● **Supplied records**:

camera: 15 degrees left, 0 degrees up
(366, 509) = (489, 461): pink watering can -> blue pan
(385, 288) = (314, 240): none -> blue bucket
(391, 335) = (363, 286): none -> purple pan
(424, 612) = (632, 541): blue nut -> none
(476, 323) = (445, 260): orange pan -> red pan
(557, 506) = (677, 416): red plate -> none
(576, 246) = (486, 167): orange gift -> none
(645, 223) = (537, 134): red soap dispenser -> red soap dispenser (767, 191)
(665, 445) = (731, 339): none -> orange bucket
* * *
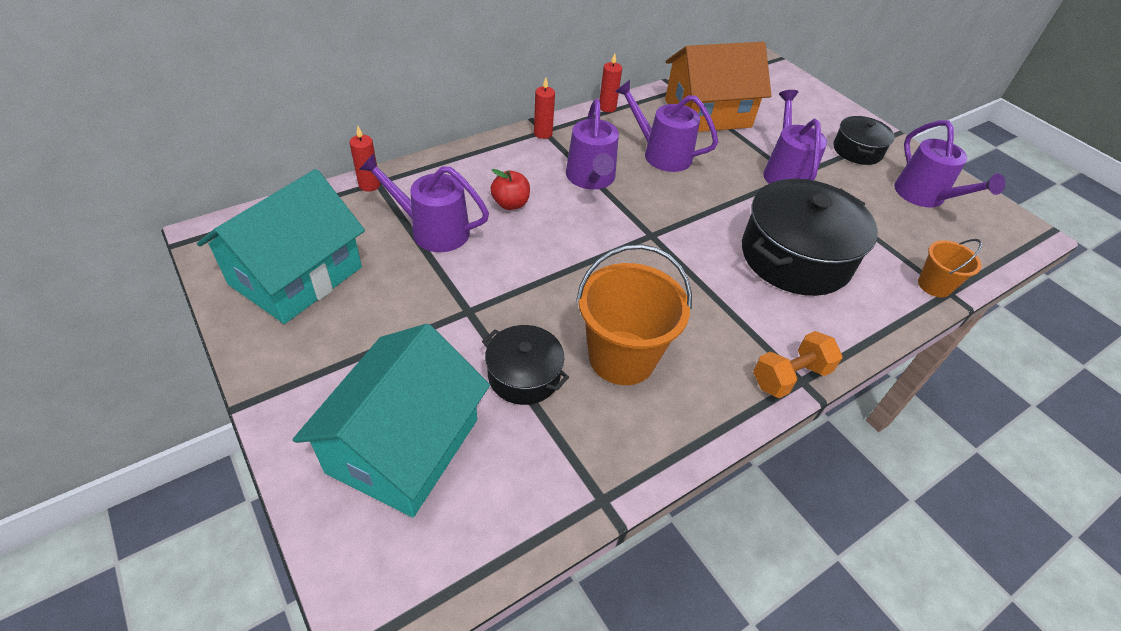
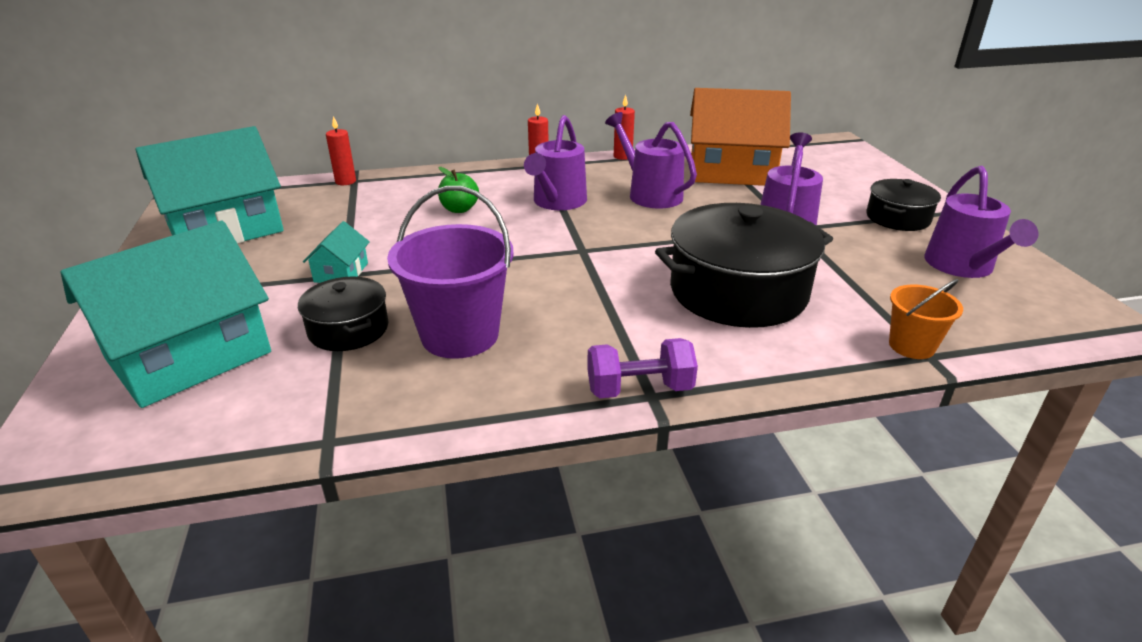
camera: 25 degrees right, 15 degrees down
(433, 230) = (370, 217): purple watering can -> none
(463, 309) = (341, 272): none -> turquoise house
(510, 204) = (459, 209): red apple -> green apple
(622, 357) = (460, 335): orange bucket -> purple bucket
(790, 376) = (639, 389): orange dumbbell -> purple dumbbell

● **Goal of the exercise**: Only the lines above starting at the line that holds "(366, 509) = (489, 461): pink" and ending at the line that holds "(665, 445) = (731, 339): none" are to be repeated, exactly and in full.

● **Response box**:
(366, 509) = (489, 461): pink watering can -> blue pan
(385, 288) = (314, 240): none -> blue bucket
(391, 335) = (363, 286): none -> purple pan
(424, 612) = (632, 541): blue nut -> none
(476, 323) = (445, 260): orange pan -> red pan
(557, 506) = (677, 416): red plate -> none
(576, 246) = (486, 167): orange gift -> none
(645, 223) = (537, 134): red soap dispenser -> red soap dispenser (767, 191)
(665, 445) = (731, 339): none -> orange bucket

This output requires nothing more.